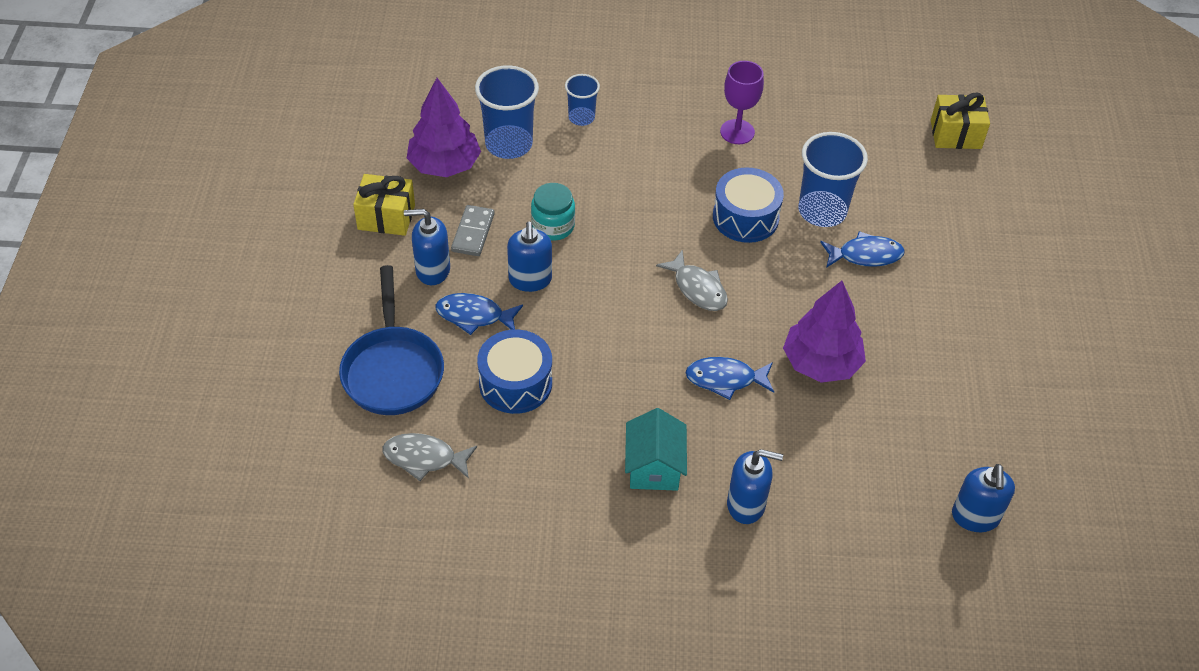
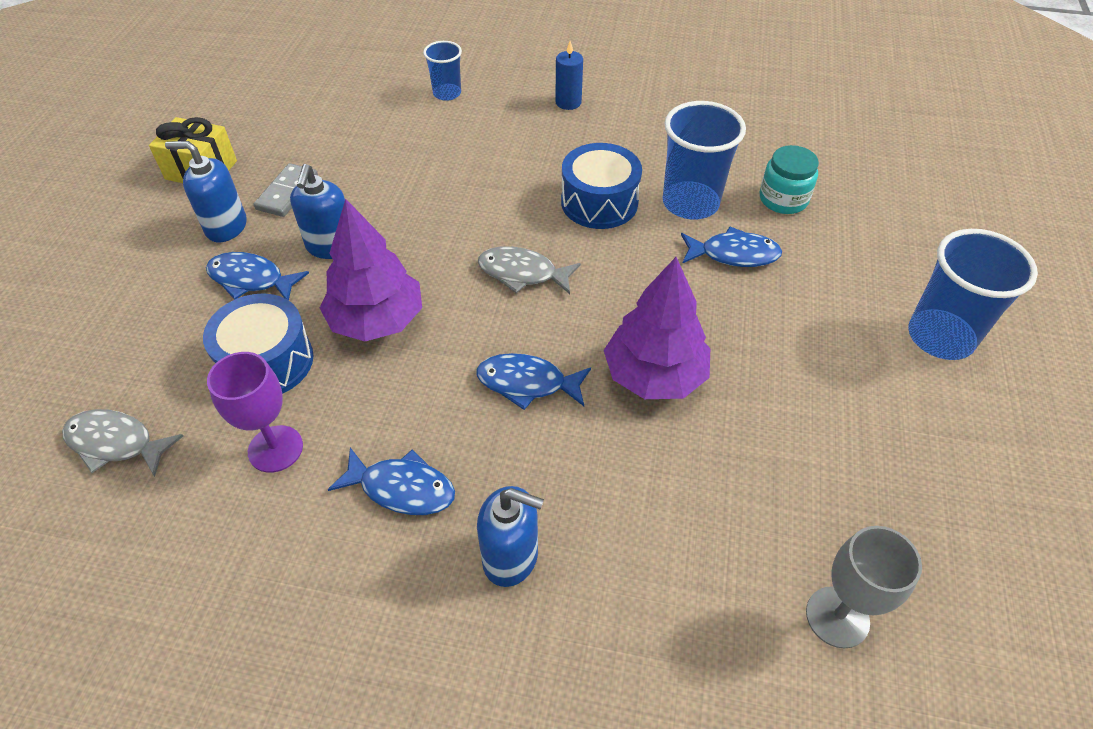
camera: 10 degrees right, 0 degrees up
blue pan [339,265,444,415] -> none
purple tree [407,78,481,177] -> purple tree moved to [320,199,422,341]
blue cup [475,65,539,159] -> blue cup moved to [908,229,1038,360]
turquoise jar [531,183,575,241] -> turquoise jar moved to [760,145,819,214]
turquoise house [625,408,687,491] -> blue fish [328,448,455,515]
grey fish [656,250,728,311] -> grey fish turned 135 degrees clockwise [478,246,581,294]
purple goblet [720,61,764,144] -> purple goblet moved to [207,352,303,473]
yellow gift [931,93,990,149] -> none
blue soap dispenser [952,464,1015,532] -> grey goblet [806,526,922,648]
none -> blue candle [555,41,583,110]

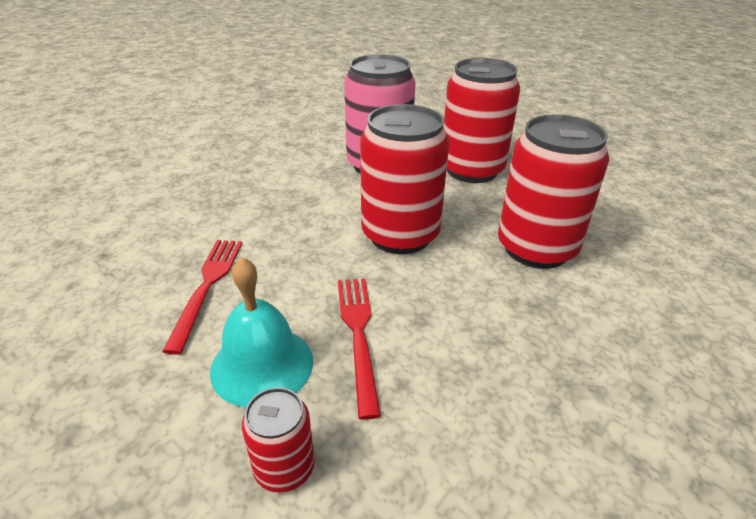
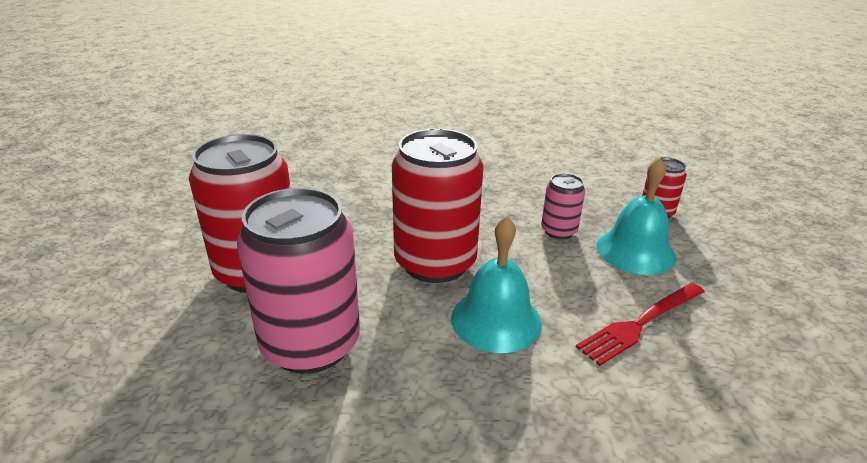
camera: 130 degrees left, 5 degrees down
red fork [338,278,381,420] -> pink can [541,173,585,239]
red can [498,115,610,269] -> none
none -> turquoise bell [451,216,542,353]

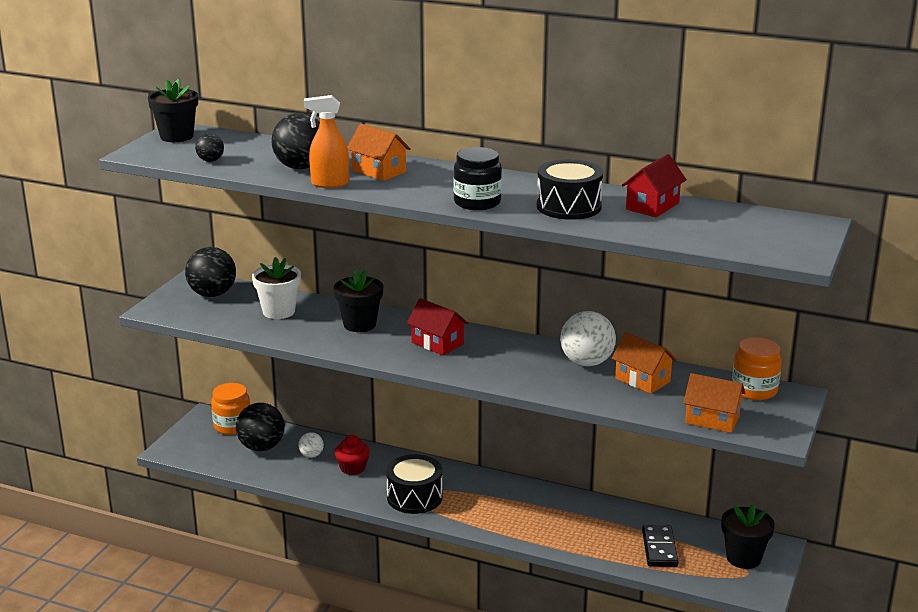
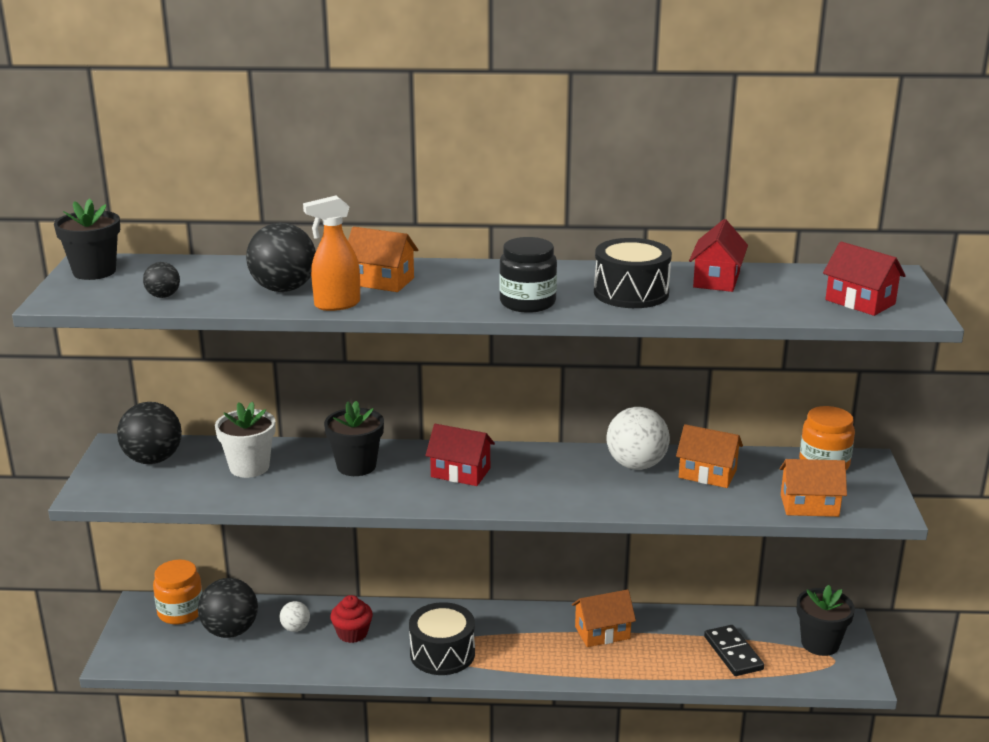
camera: 20 degrees left, 0 degrees up
none -> orange house [572,589,636,647]
none -> red house [823,241,906,316]

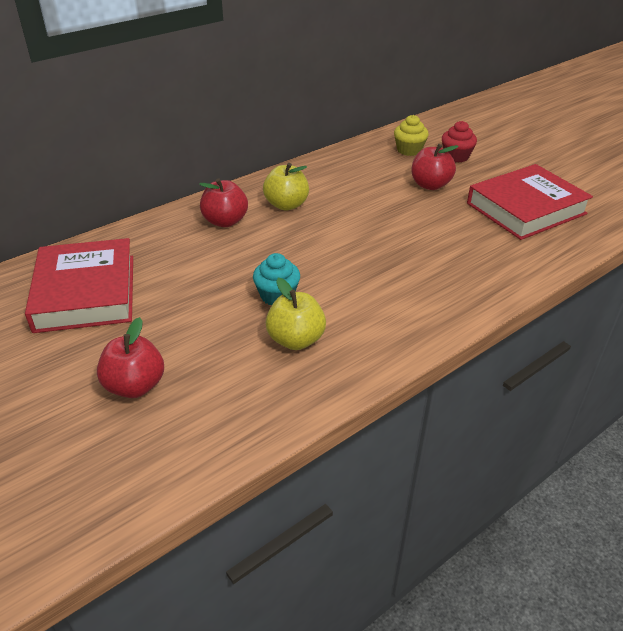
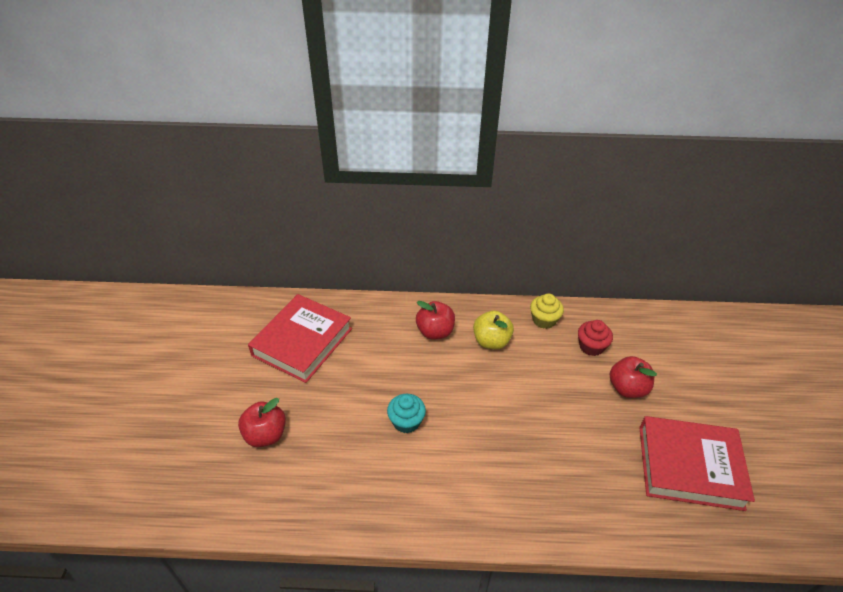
camera: 40 degrees right, 5 degrees up
yellow apple [266,278,326,350] -> none
yellow cupcake [394,115,429,156] -> yellow cupcake moved to [530,294,564,329]
red cupcake [442,121,477,163] -> red cupcake moved to [578,320,613,356]

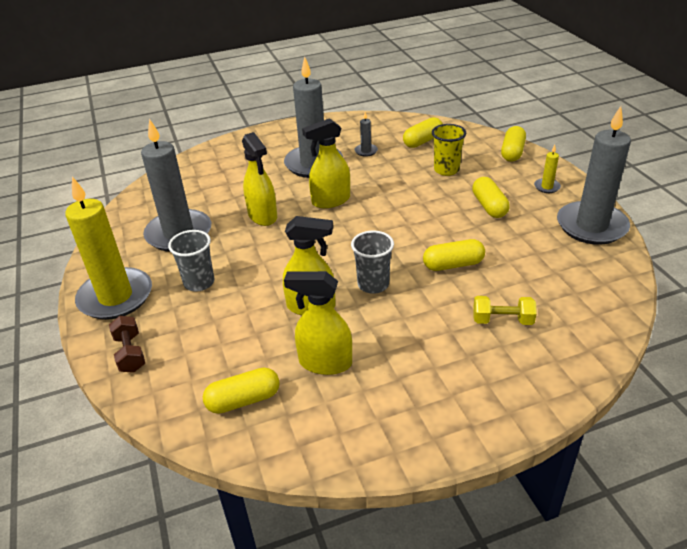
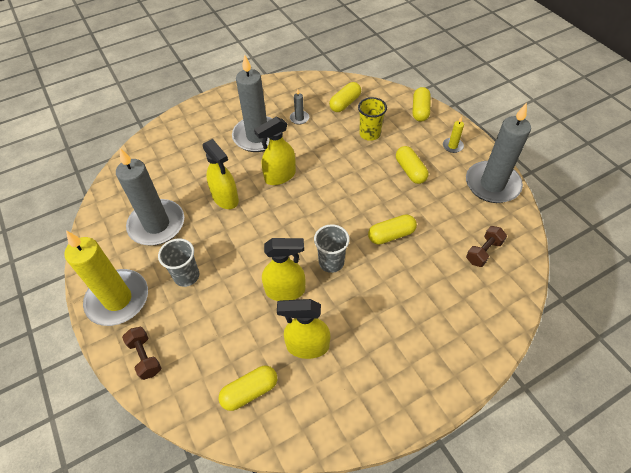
camera: 10 degrees left, 15 degrees up
yellow dumbbell [473,296,537,325] -> none
none -> brown dumbbell [466,226,507,267]

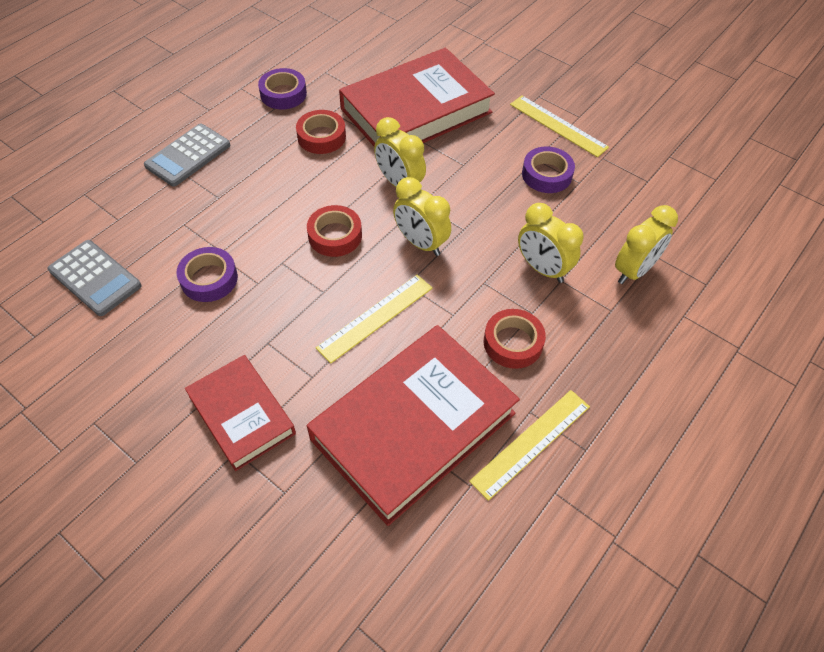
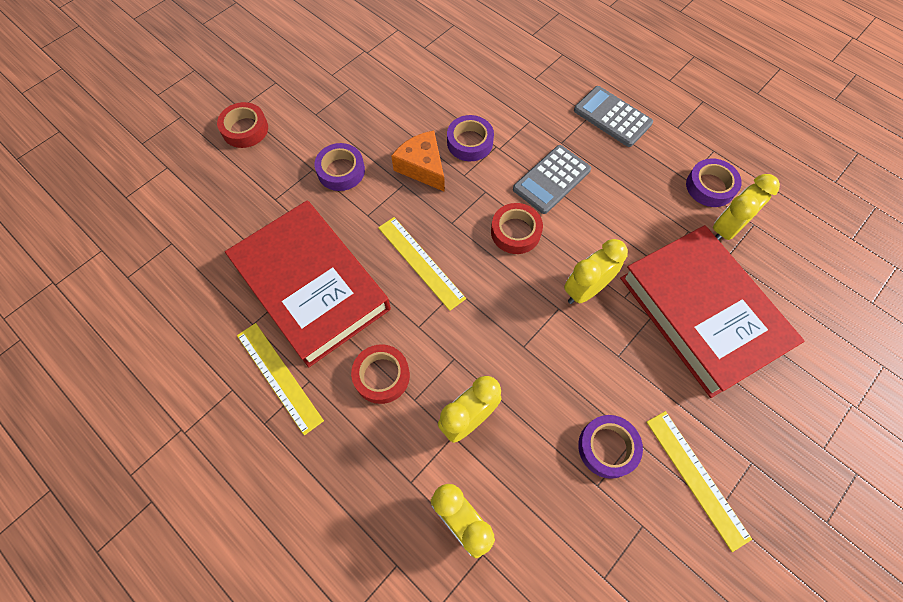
camera: 95 degrees right, 10 degrees up
grey calculator [48,240,142,316] -> grey calculator moved to [513,145,591,214]
red book [185,355,296,471] -> purple tape [314,143,365,191]
red tape [296,110,346,154] -> red tape moved to [217,102,268,148]
yellow clock [393,177,451,256] -> yellow clock moved to [713,174,780,240]
yellow ruler [510,96,609,157] -> yellow ruler turned 75 degrees counterclockwise [646,411,752,552]
none -> orange cheese [391,131,445,192]

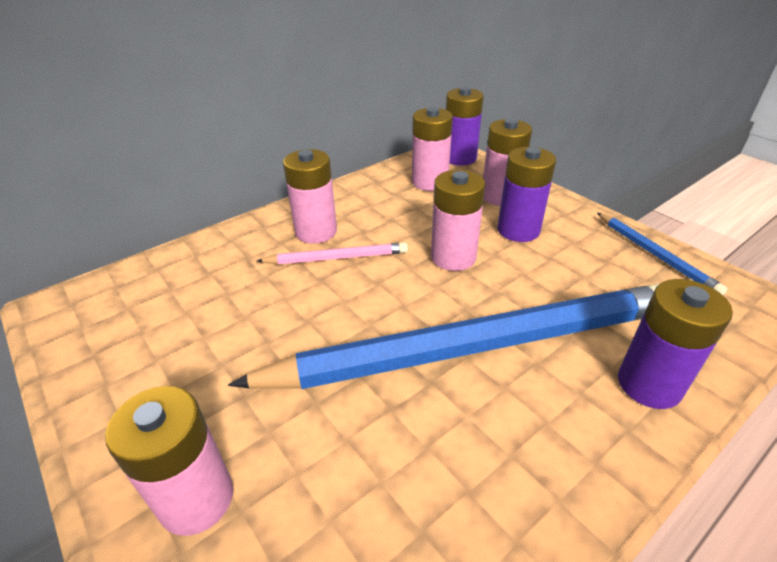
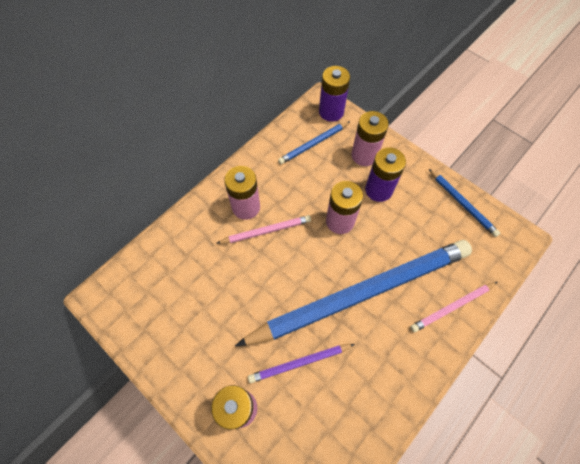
camera: 10 degrees left, 25 degrees up
pink battery [412,107,453,191] -> blue pencil [278,121,350,164]
purple battery [618,279,733,409] -> pink pencil [410,282,498,332]
none -> purple pencil [248,344,355,383]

### Task goal
Using the records above, copy each line that contains "blue".

### Result
blue pan [339,265,444,415] -> none
blue cup [475,65,539,159] -> blue cup moved to [908,229,1038,360]
turquoise house [625,408,687,491] -> blue fish [328,448,455,515]
blue soap dispenser [952,464,1015,532] -> grey goblet [806,526,922,648]
none -> blue candle [555,41,583,110]
pink battery [412,107,453,191] -> blue pencil [278,121,350,164]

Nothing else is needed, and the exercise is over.